- _Exercise_: Set down, please, exactly the lines below that run from the line with "relocated | guzik" to the line with "relocated | wazon", both lines included.

==========

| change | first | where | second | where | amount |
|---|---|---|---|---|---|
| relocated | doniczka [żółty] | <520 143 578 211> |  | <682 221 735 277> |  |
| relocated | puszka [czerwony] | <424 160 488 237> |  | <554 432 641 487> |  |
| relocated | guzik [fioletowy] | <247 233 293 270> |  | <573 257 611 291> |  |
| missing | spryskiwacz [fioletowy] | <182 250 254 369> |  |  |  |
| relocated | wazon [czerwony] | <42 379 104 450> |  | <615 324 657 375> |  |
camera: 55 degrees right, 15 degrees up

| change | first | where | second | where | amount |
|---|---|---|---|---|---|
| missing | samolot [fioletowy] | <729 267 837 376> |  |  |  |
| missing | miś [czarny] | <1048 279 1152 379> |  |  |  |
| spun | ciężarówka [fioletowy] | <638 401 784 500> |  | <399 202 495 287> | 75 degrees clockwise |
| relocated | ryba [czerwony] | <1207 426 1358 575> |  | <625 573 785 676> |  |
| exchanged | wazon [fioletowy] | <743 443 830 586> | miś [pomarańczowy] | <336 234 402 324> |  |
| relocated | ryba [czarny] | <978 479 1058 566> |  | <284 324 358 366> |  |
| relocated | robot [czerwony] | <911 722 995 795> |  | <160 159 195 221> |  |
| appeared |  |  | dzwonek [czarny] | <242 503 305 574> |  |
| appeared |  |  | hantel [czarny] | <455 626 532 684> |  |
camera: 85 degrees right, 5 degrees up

==========

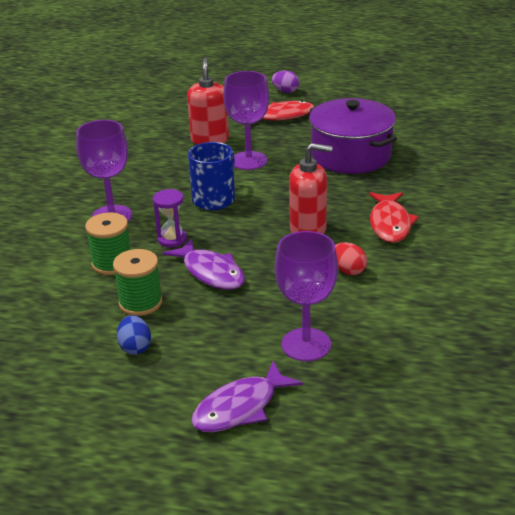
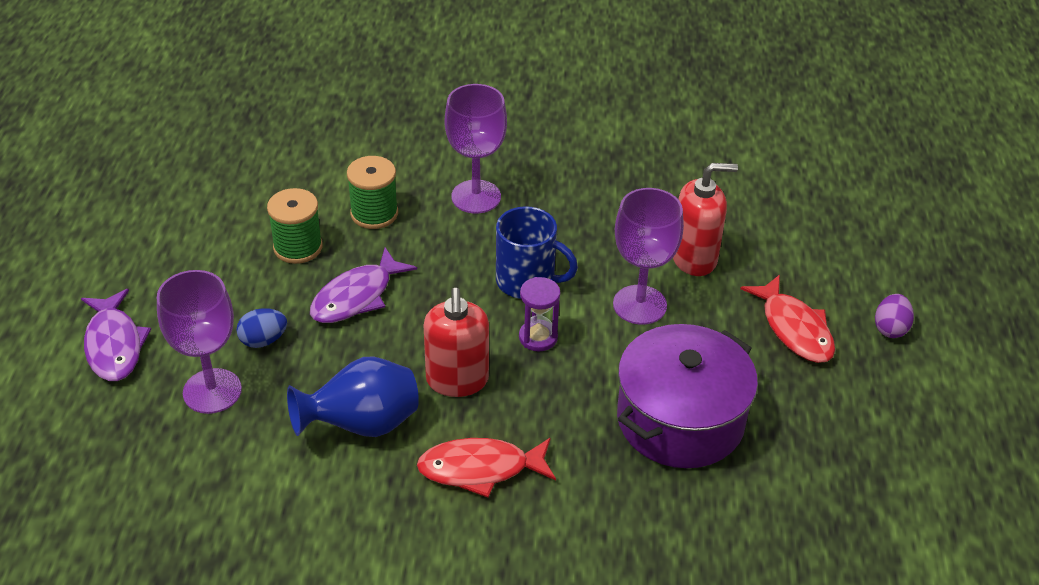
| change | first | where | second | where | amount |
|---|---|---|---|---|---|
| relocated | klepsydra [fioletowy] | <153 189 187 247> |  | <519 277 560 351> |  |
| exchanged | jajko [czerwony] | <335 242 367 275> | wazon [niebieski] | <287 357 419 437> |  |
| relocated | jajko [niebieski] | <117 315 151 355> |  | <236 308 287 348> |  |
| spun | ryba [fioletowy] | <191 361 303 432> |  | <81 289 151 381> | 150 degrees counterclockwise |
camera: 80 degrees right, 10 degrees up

==========

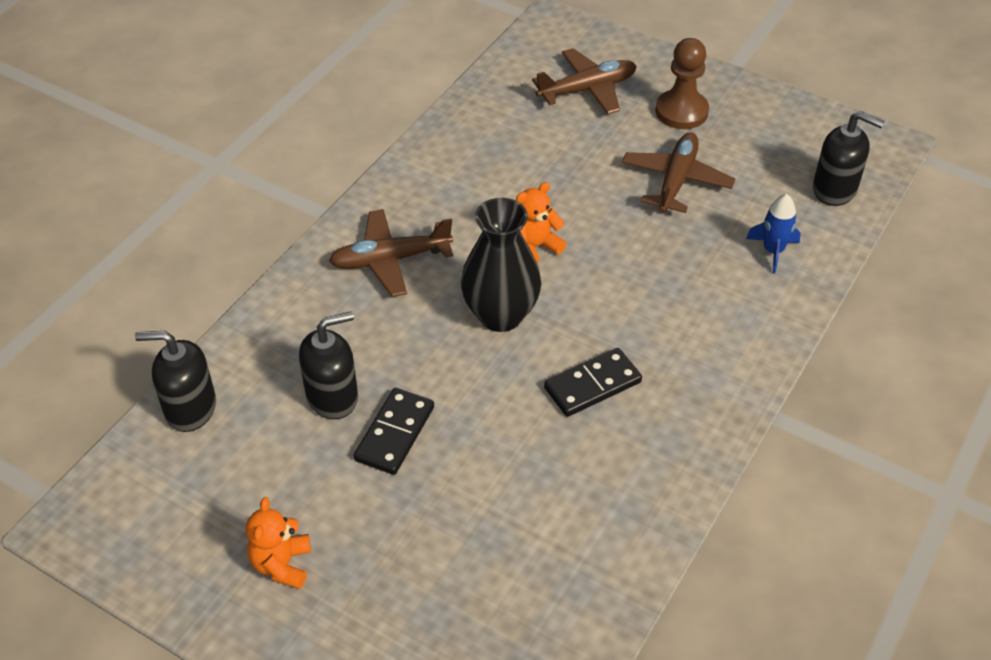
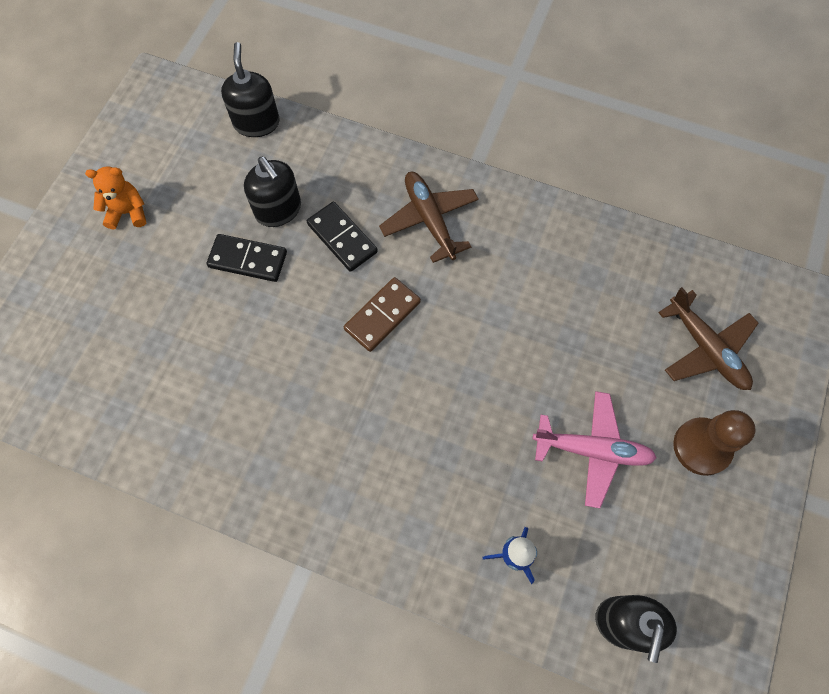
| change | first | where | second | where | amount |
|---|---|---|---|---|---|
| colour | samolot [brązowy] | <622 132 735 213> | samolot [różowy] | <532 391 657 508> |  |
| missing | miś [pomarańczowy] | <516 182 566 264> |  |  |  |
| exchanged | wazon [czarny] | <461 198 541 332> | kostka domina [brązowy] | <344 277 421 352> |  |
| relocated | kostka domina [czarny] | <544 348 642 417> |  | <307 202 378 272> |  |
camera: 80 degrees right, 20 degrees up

==========

- _Solution to the exercise_:
| relocated | guzik [fioletowy] | <247 233 293 270> |  | <573 257 611 291> |  |
| missing | spryskiwacz [fioletowy] | <182 250 254 369> |  |  |  |
| relocated | wazon [czerwony] | <42 379 104 450> |  | <615 324 657 375> |  |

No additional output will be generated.